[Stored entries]
-.-.-
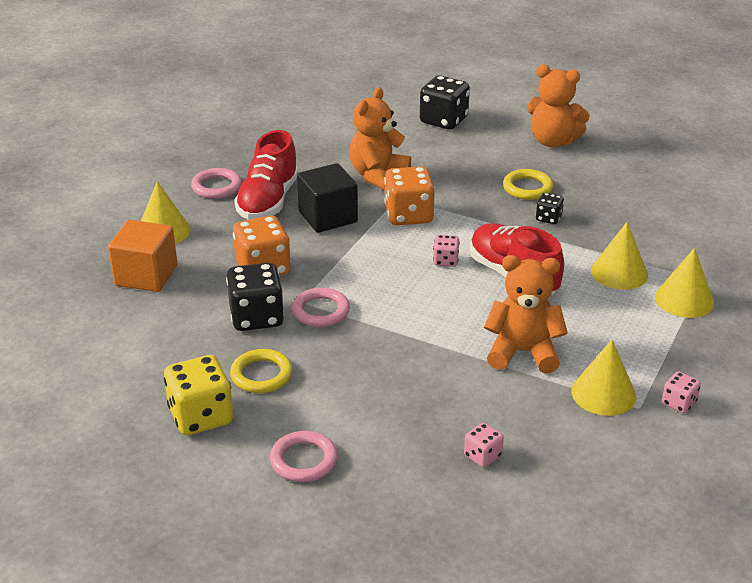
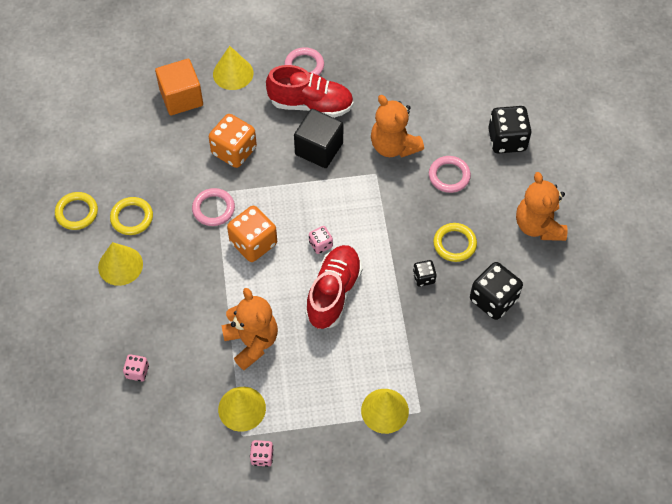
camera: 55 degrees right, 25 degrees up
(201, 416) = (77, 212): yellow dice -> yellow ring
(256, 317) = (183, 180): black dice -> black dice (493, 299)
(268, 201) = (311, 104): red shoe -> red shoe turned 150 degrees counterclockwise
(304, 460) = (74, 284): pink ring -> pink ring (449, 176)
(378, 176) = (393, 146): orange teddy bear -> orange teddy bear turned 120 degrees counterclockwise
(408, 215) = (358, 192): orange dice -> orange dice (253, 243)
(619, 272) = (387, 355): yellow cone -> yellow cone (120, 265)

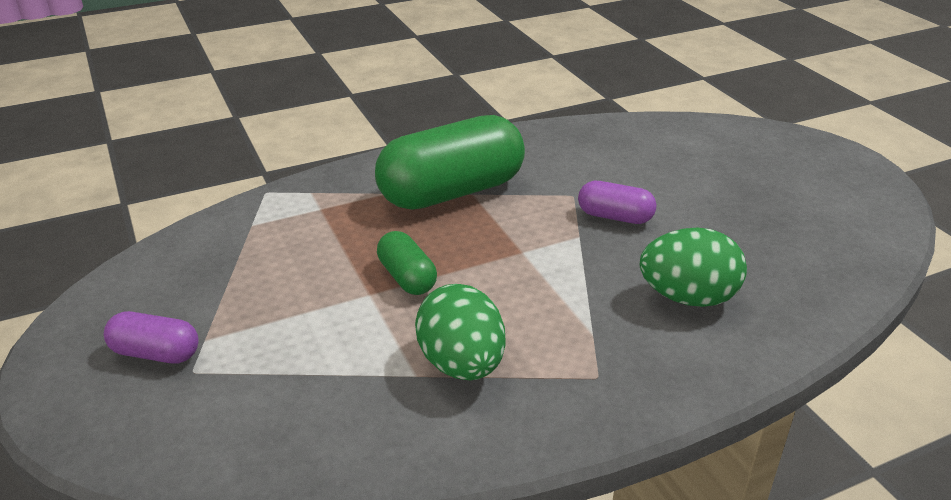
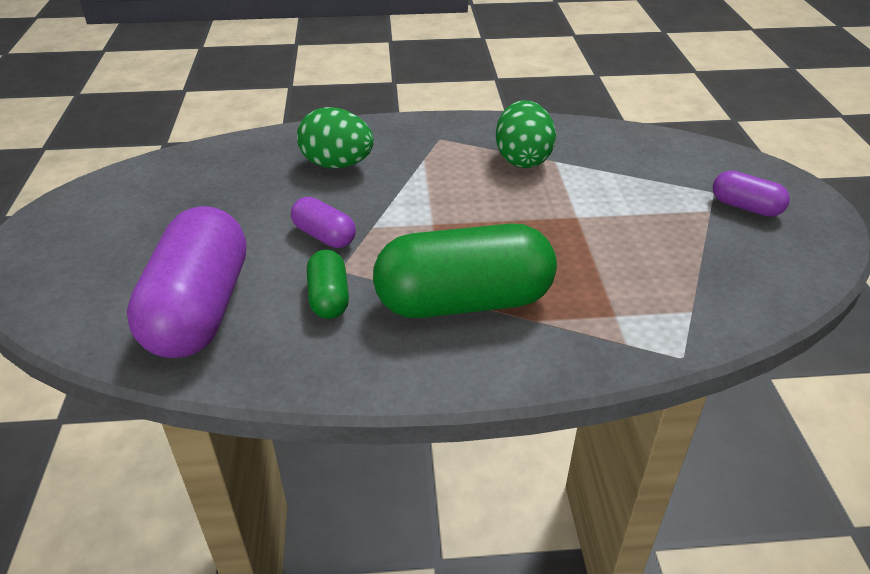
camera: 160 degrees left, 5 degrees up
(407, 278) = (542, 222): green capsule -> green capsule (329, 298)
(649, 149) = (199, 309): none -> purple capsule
-.-.-
TASK TO COMPLETE:
From the line with "(407, 278) = (542, 222): green" to the final line of the data above, please reproduce every line exactly and add nothing.

FINAL ANSWER:
(407, 278) = (542, 222): green capsule -> green capsule (329, 298)
(649, 149) = (199, 309): none -> purple capsule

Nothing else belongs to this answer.